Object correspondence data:
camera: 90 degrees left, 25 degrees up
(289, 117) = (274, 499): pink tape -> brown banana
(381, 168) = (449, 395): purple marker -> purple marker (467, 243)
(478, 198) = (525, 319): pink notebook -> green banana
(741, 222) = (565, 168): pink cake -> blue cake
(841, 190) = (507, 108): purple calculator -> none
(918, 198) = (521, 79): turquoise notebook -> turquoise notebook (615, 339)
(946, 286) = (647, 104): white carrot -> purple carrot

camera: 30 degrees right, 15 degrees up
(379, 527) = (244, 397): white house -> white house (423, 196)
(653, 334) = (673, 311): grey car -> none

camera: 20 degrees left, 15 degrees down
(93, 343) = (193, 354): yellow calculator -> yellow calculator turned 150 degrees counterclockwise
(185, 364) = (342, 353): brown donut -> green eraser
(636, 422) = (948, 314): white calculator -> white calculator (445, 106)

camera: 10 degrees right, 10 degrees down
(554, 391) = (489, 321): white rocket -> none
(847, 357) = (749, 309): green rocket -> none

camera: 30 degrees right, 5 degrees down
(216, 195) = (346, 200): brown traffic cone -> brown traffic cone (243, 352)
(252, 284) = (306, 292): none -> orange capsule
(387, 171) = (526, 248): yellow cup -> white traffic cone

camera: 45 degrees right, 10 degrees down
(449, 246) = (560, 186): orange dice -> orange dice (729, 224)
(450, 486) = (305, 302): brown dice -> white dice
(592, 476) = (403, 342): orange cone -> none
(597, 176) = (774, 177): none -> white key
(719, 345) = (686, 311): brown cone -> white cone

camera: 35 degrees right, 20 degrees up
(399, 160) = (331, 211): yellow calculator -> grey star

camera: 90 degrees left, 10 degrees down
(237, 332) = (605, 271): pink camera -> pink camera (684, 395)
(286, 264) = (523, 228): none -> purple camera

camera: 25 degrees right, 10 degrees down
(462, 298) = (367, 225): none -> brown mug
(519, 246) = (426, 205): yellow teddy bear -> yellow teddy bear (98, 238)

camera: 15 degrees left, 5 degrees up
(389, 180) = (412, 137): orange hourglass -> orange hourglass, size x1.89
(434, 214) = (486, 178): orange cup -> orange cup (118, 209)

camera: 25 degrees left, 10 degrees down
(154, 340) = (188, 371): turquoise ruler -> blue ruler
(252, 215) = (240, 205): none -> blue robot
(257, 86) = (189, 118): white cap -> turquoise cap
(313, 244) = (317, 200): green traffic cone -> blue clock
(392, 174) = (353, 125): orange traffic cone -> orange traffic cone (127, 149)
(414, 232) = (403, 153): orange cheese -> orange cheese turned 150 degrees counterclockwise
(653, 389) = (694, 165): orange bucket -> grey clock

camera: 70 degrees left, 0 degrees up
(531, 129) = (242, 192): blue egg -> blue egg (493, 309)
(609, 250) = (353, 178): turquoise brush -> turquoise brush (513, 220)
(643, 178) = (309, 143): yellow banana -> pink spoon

== Description of the task ==
In full and without alteration, retype the entries above.

== Exercise result ==
camera: 90 degrees left, 25 degrees up
(289, 117) = (274, 499): pink tape -> brown banana
(381, 168) = (449, 395): purple marker -> purple marker (467, 243)
(478, 198) = (525, 319): pink notebook -> green banana
(741, 222) = (565, 168): pink cake -> blue cake
(841, 190) = (507, 108): purple calculator -> none
(918, 198) = (521, 79): turquoise notebook -> turquoise notebook (615, 339)
(946, 286) = (647, 104): white carrot -> purple carrot

camera: 30 degrees right, 15 degrees up
(379, 527) = (244, 397): white house -> white house (423, 196)
(653, 334) = (673, 311): grey car -> none

camera: 20 degrees left, 15 degrees down
(93, 343) = (193, 354): yellow calculator -> yellow calculator turned 150 degrees counterclockwise
(185, 364) = (342, 353): brown donut -> green eraser
(636, 422) = (948, 314): white calculator -> white calculator (445, 106)

camera: 10 degrees right, 10 degrees down
(554, 391) = (489, 321): white rocket -> none
(847, 357) = (749, 309): green rocket -> none

camera: 30 degrees right, 5 degrees down
(216, 195) = (346, 200): brown traffic cone -> brown traffic cone (243, 352)
(252, 284) = (306, 292): none -> orange capsule
(387, 171) = (526, 248): yellow cup -> white traffic cone

camera: 45 degrees right, 10 degrees down
(449, 246) = (560, 186): orange dice -> orange dice (729, 224)
(450, 486) = (305, 302): brown dice -> white dice
(592, 476) = (403, 342): orange cone -> none
(597, 176) = (774, 177): none -> white key
(719, 345) = (686, 311): brown cone -> white cone

camera: 35 degrees right, 20 degrees up
(399, 160) = (331, 211): yellow calculator -> grey star

camera: 90 degrees left, 10 degrees down
(237, 332) = (605, 271): pink camera -> pink camera (684, 395)
(286, 264) = (523, 228): none -> purple camera

camera: 25 degrees right, 10 degrees down
(462, 298) = (367, 225): none -> brown mug
(519, 246) = (426, 205): yellow teddy bear -> yellow teddy bear (98, 238)

camera: 15 degrees left, 5 degrees up
(389, 180) = (412, 137): orange hourglass -> orange hourglass, size x1.89
(434, 214) = (486, 178): orange cup -> orange cup (118, 209)

camera: 25 degrees left, 10 degrees down
(154, 340) = (188, 371): turquoise ruler -> blue ruler
(252, 215) = (240, 205): none -> blue robot
(257, 86) = (189, 118): white cap -> turquoise cap
(313, 244) = (317, 200): green traffic cone -> blue clock
(392, 174) = (353, 125): orange traffic cone -> orange traffic cone (127, 149)
(414, 232) = (403, 153): orange cheese -> orange cheese turned 150 degrees counterclockwise
(653, 389) = (694, 165): orange bucket -> grey clock

camera: 70 degrees left, 0 degrees up
(531, 129) = (242, 192): blue egg -> blue egg (493, 309)
(609, 250) = (353, 178): turquoise brush -> turquoise brush (513, 220)
(643, 178) = (309, 143): yellow banana -> pink spoon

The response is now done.